**The input:**
- - -
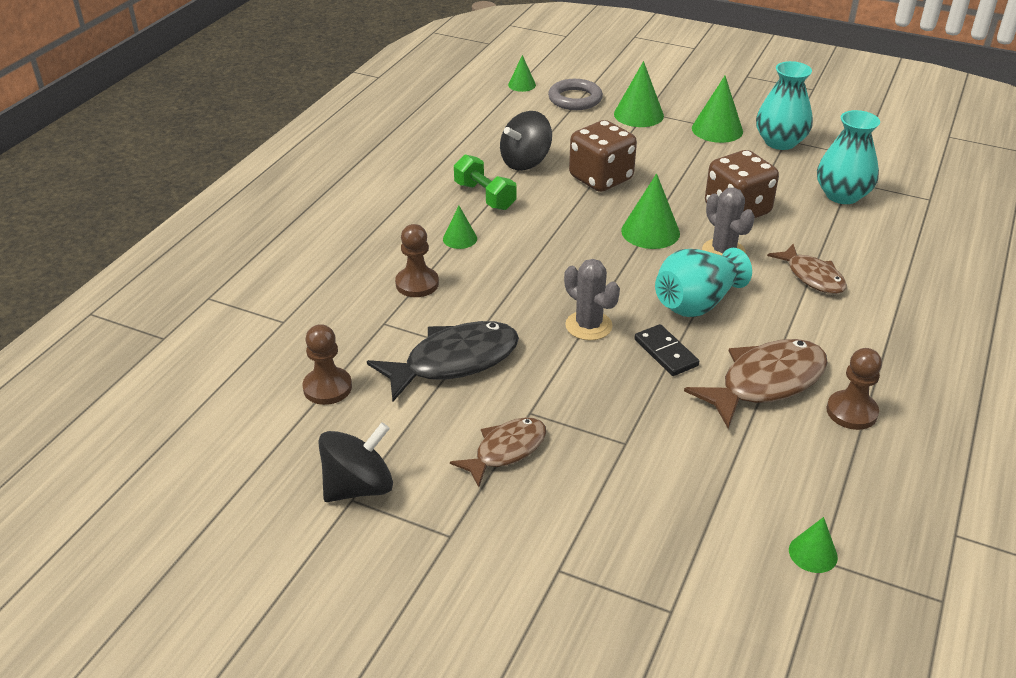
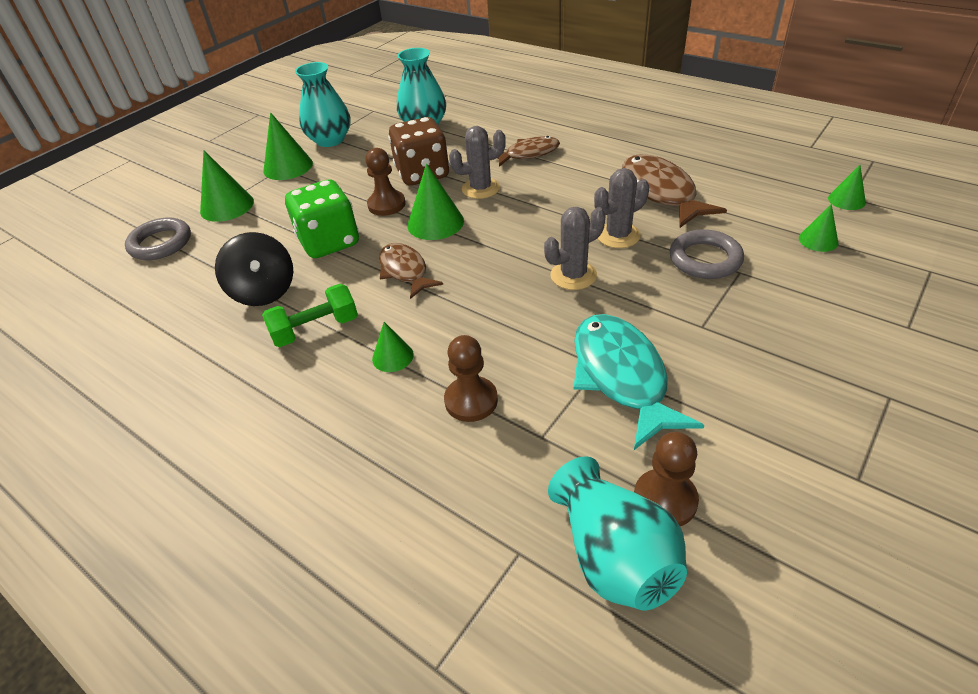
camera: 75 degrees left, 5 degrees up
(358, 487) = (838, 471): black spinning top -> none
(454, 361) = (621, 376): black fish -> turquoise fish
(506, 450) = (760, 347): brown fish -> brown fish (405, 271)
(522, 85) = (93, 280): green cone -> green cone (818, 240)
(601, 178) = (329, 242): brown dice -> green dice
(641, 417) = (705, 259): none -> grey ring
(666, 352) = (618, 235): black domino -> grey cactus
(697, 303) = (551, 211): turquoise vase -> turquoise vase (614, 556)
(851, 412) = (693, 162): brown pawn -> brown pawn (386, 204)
- - -
Leaving the pictures out, output all of the listing exactly.

camera: 75 degrees left, 5 degrees up
(358, 487) = (838, 471): black spinning top -> none
(454, 361) = (621, 376): black fish -> turquoise fish
(506, 450) = (760, 347): brown fish -> brown fish (405, 271)
(522, 85) = (93, 280): green cone -> green cone (818, 240)
(601, 178) = (329, 242): brown dice -> green dice
(641, 417) = (705, 259): none -> grey ring
(666, 352) = (618, 235): black domino -> grey cactus
(697, 303) = (551, 211): turquoise vase -> turquoise vase (614, 556)
(851, 412) = (693, 162): brown pawn -> brown pawn (386, 204)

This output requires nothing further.